TASK BRIEF:
Where does "none" occur in the listing? Copy every line that holds it.

--- GIVEN DATA Enclosed Below ---

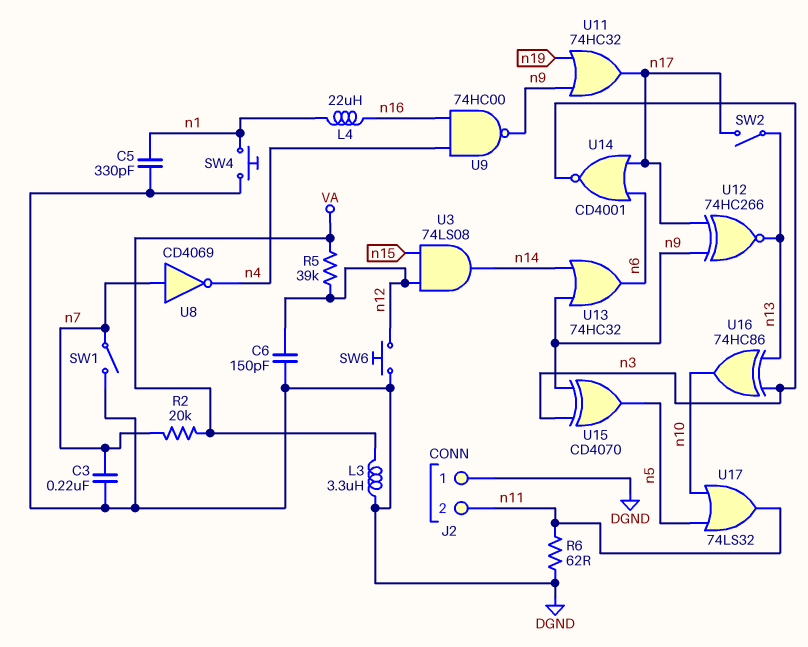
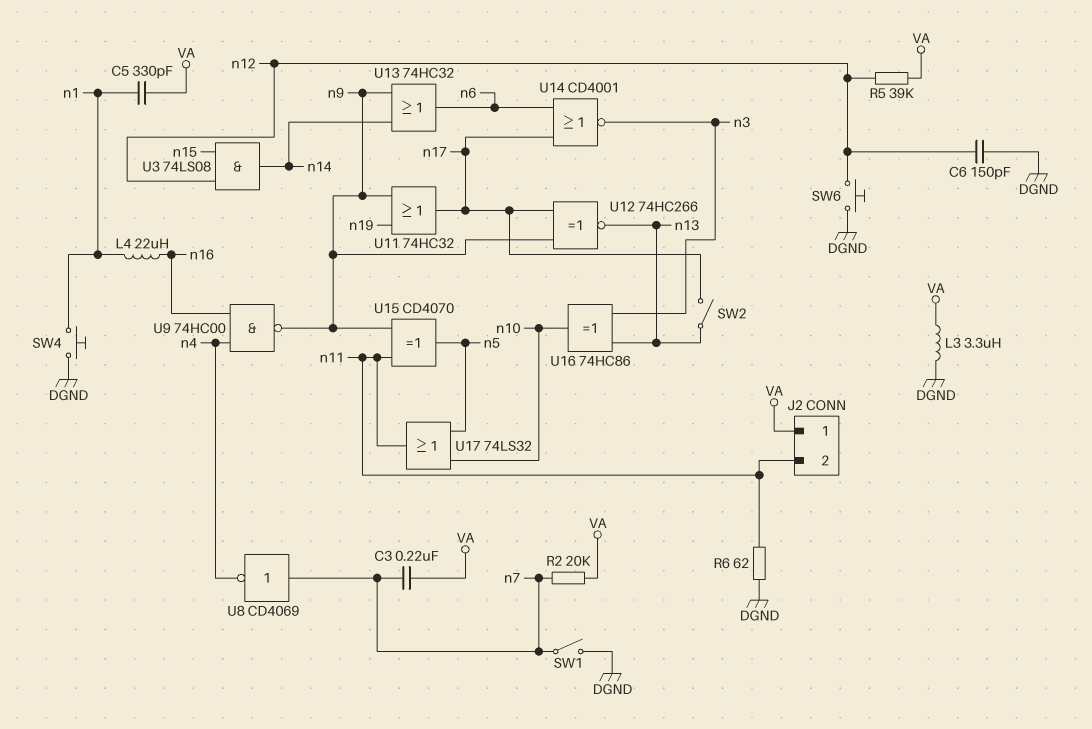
C3: 220nF (DGND, n7) -> 220nF (VA, n7)
C5: 330pF (DGND, n1) -> 330pF (VA, n1)
J2 pin 1: DGND -> VA
U15: XOR CD4070 (in n3, in n9, out n5) -> XOR CD4070 (in n9, in n11, out n5)

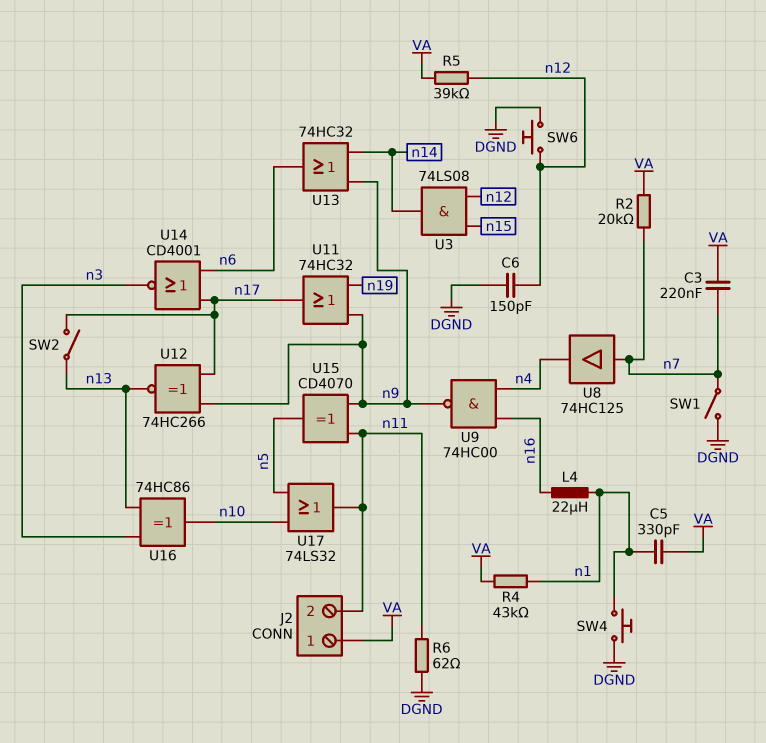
L3: 3.3uH (DGND, VA) -> none
R4: none -> 43k (VA, n1)
U8: NOT CD4069 (in n7, out n4) -> buffer 74HC125 (in n7, out n4)

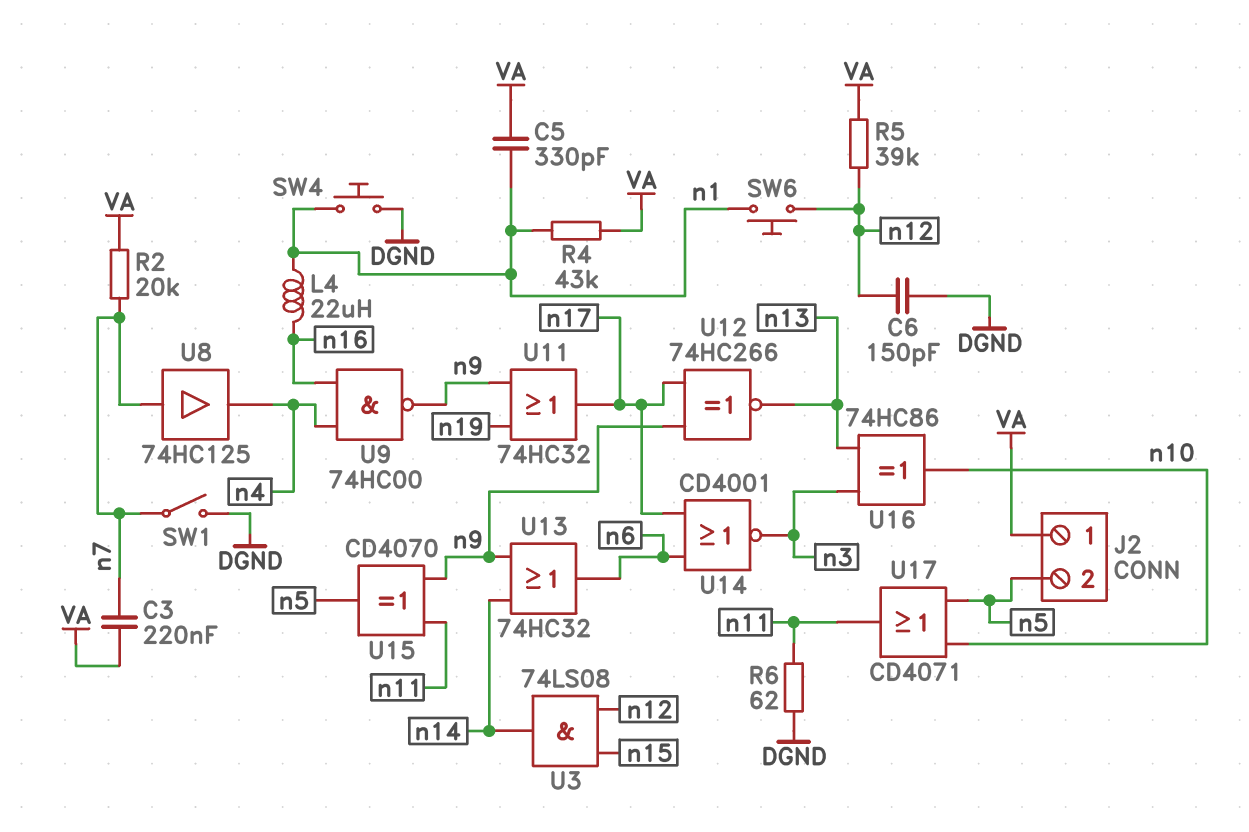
J2 pin 2: n11 -> n5
SW2: switch (n13, n17) -> none
SW6: button (DGND, n12) -> button (n1, n12)
U17: OR 74LS32 (in n5, in n10, out n11) -> OR CD4071 (in n5, in n10, out n11)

--- End of Enclosed GIVEN DATA ---

ANSWER TO THIS EXERCISE:
L3: 3.3uH (DGND, VA) -> none
R4: none -> 43k (VA, n1)
SW2: switch (n13, n17) -> none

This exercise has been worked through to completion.